Work to be completed: Of the entries that follow, how many lines hold the word "none"? Reply with the number only.

[Opening Dataset extract section]

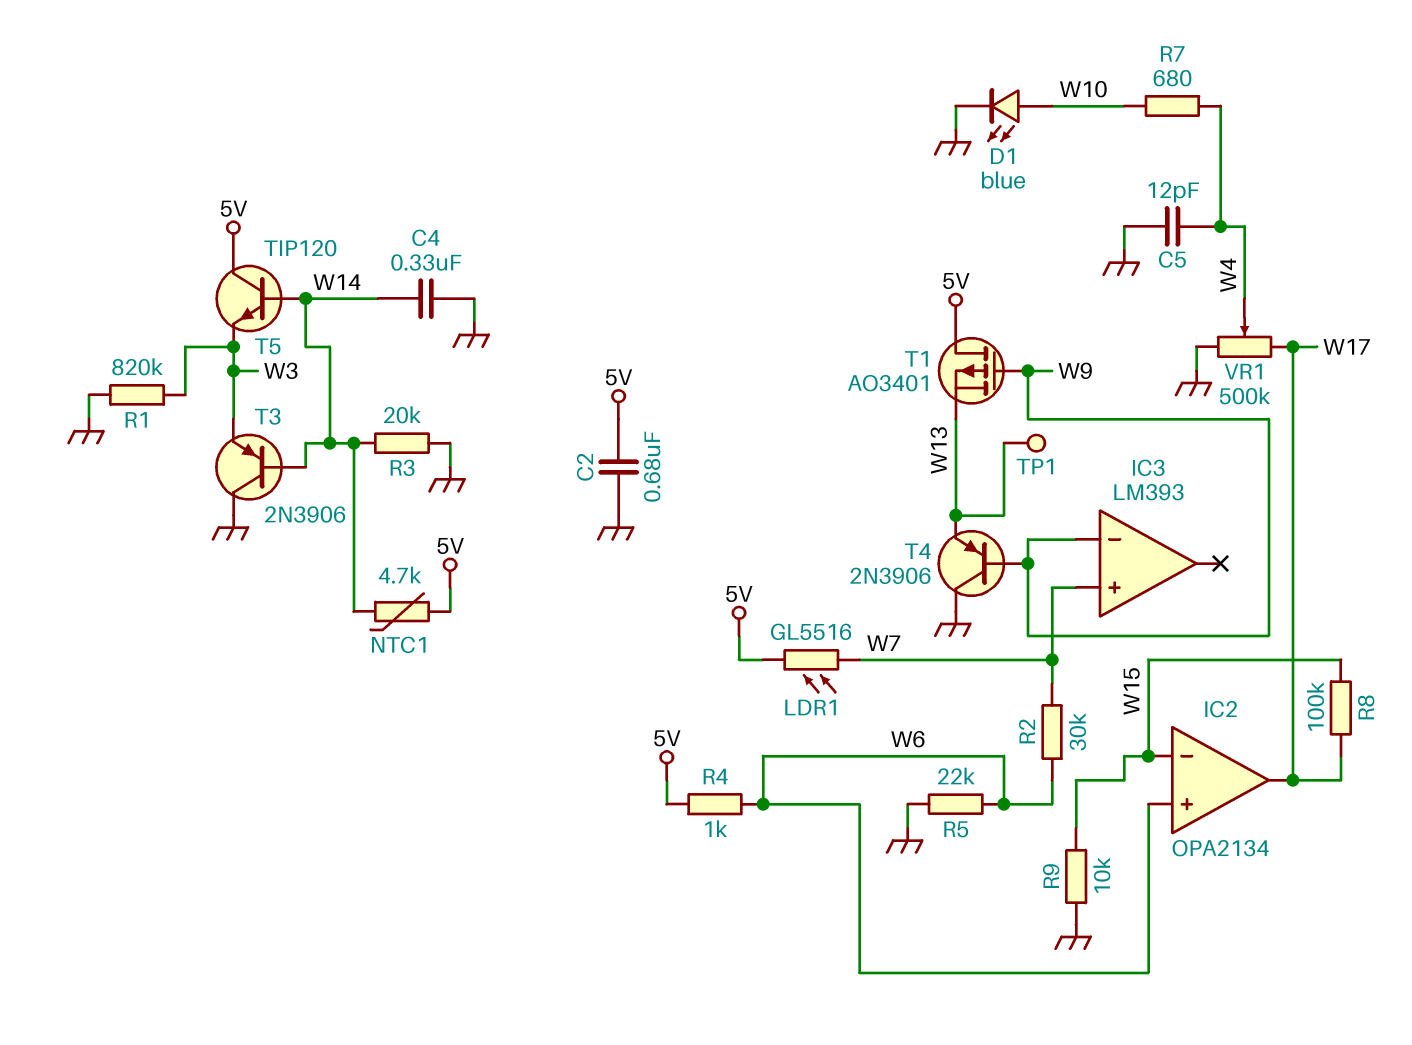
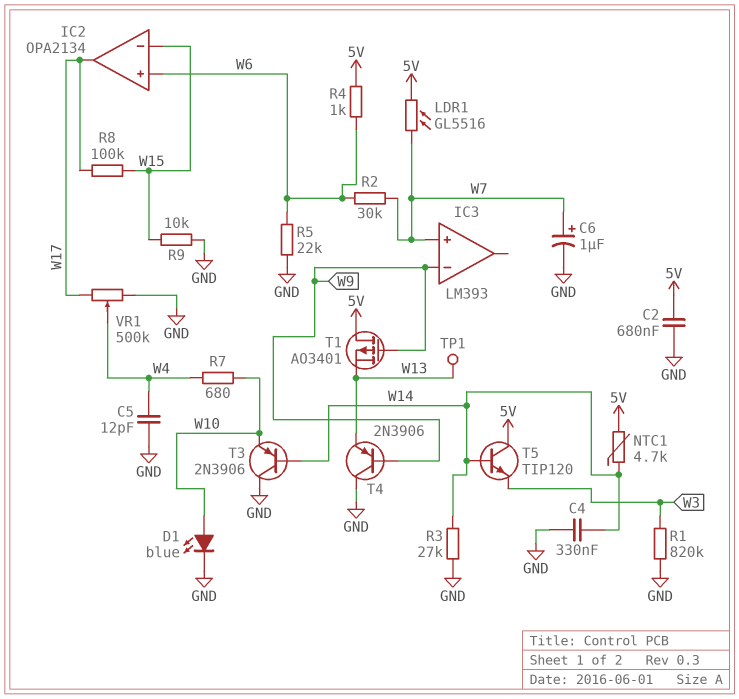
C6: none -> 1uF (plus W7, minus GND)
R3: 20k (GND, W14) -> 27k (GND, W14)
T3: PNP 2N3906 (B W14, C GND, E W3) -> PNP 2N3906 (B W14, C GND, E W10)

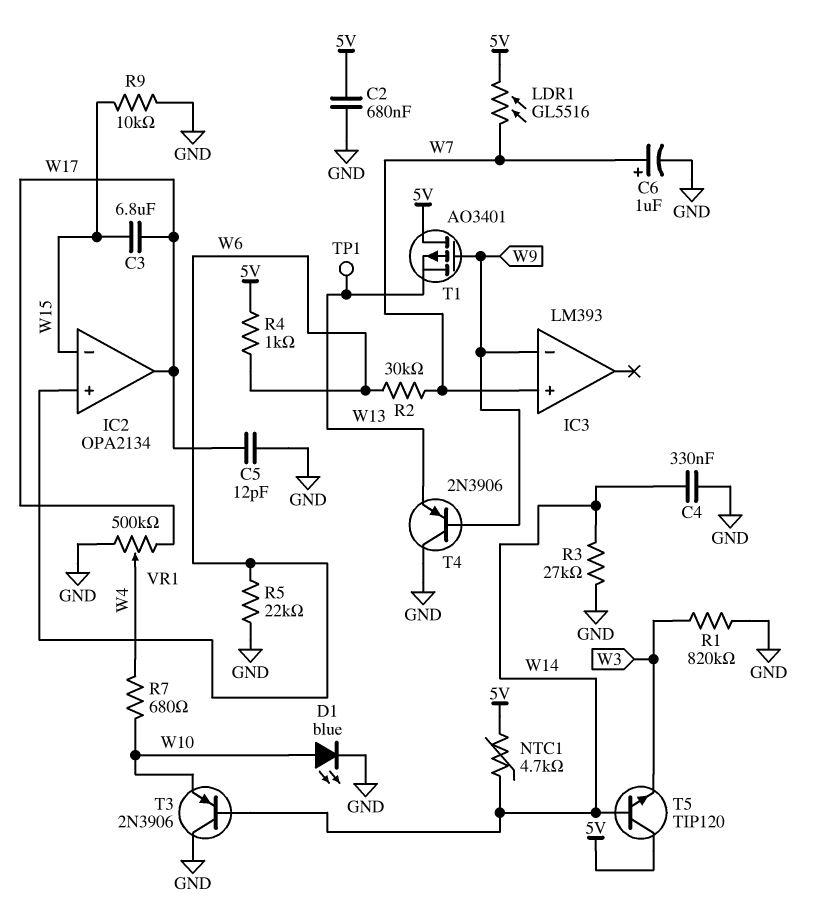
C3: none -> 6.8uF (W15, W17)
C5: 12pF (GND, W4) -> 12pF (GND, W17)
R8: 100k (W15, W17) -> none

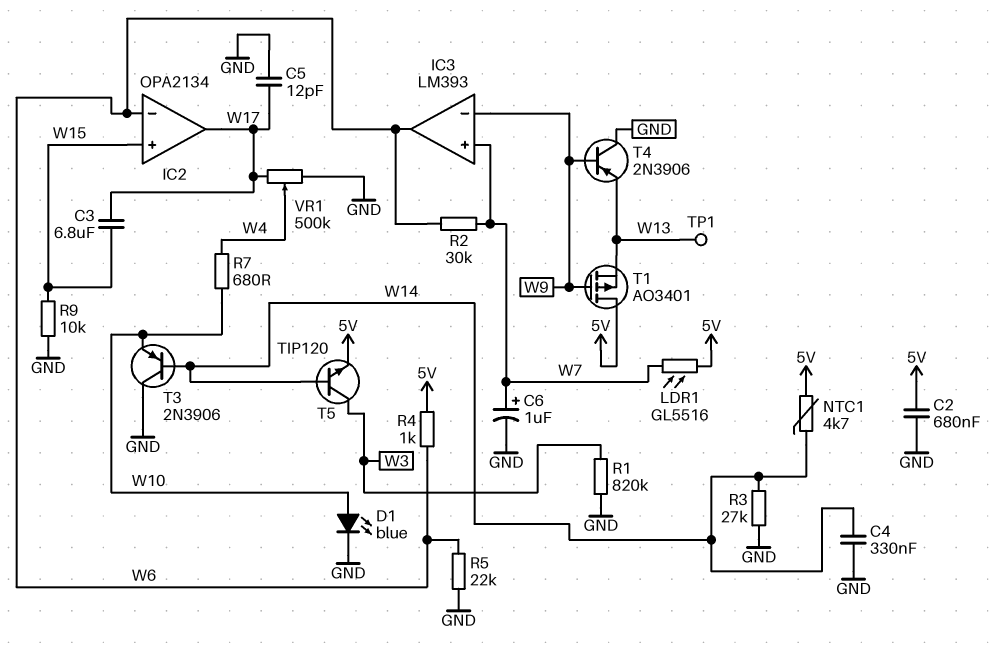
IC2 pin in+: W6 -> W15
IC2 pin in-: W15 -> W6
IC3 pin out: none -> W6
T5: NPN TIP120 (B W14, C 5V, E W3) -> NPN TIP120 (B W14, C W3, E 5V)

[Closing Dataset extract section]

Answer to this task: 4